> **WORK ITEM**
Although the entries contain pictures, the copy should hold only their exact text.

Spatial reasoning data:
• • • •

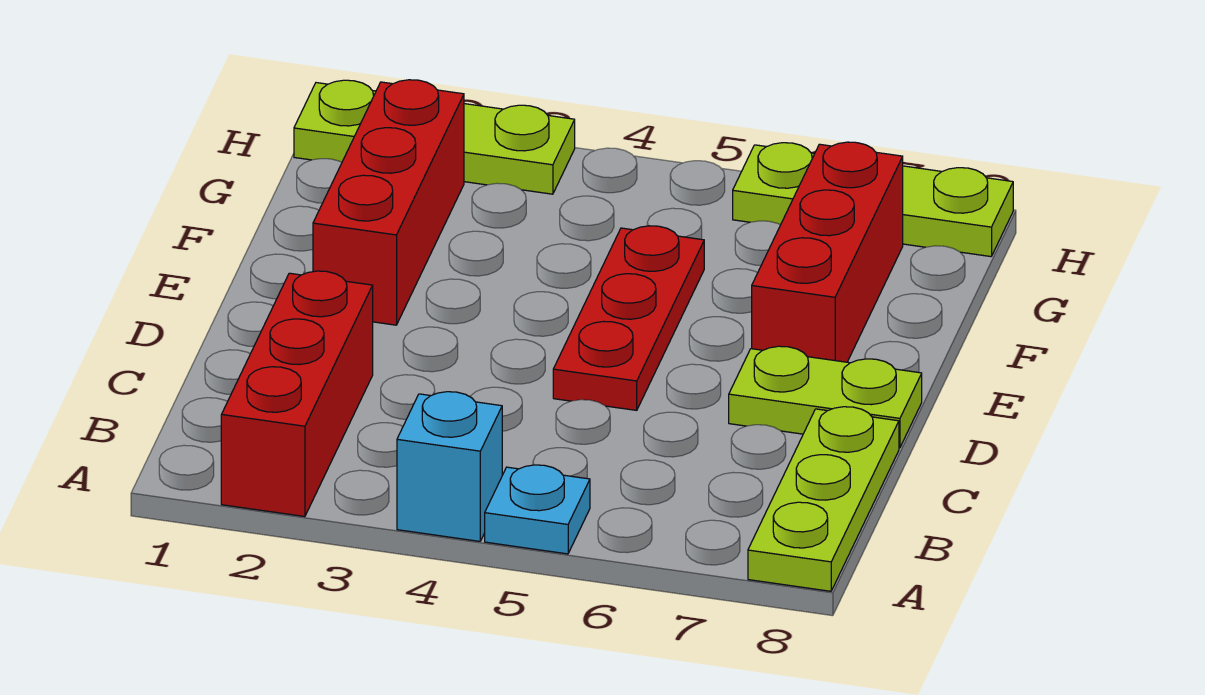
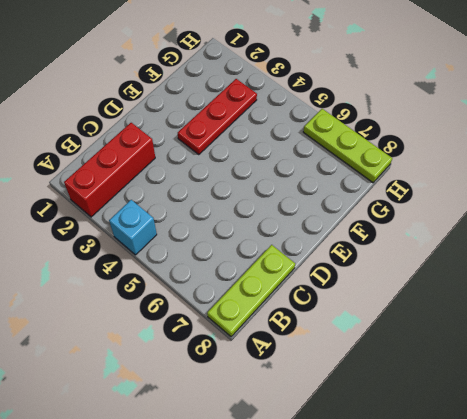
red plate E3:G3 level 1 -> red plate D5:F5 level 1
none -> cyan plate A5 level 1
none -> lime plate D7:D8 level 1

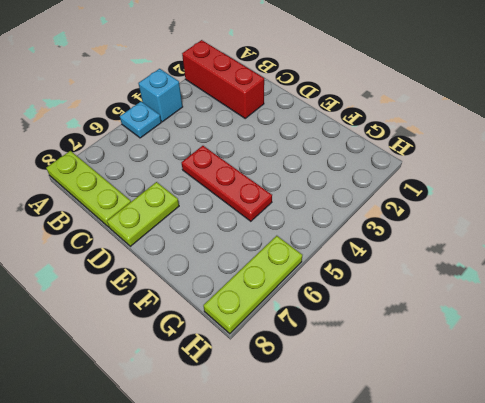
none -> red brick E2:G2 level 1
none -> red brick E7:G7 level 1

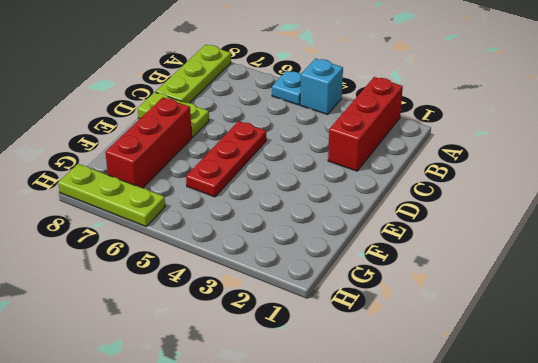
none -> red brick E2:G2 level 1
none -> lime plate H1:H3 level 1

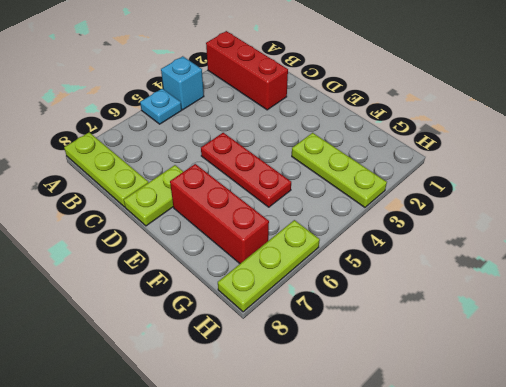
lime plate F3:H3 level 1 -> lime plate H1:H3 level 1
none -> red brick E2:G2 level 1

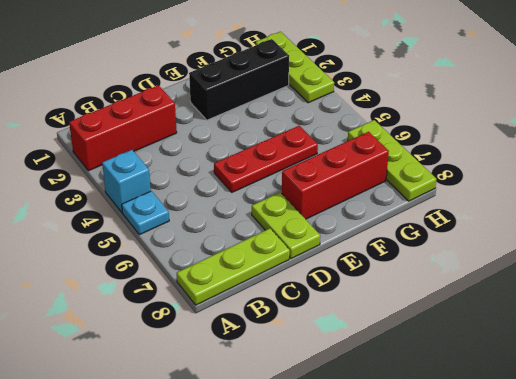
black brick E2:G2 level 1 -> red brick E2:G2 level 1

• • • •

> **COMPLETED TASK**
red plate E3:G3 level 1 -> red plate D5:F5 level 1
none -> cyan plate A5 level 1
none -> lime plate D7:D8 level 1

none -> red brick E2:G2 level 1
none -> red brick E7:G7 level 1

none -> red brick E2:G2 level 1
none -> lime plate H1:H3 level 1

lime plate F3:H3 level 1 -> lime plate H1:H3 level 1
none -> red brick E2:G2 level 1

black brick E2:G2 level 1 -> red brick E2:G2 level 1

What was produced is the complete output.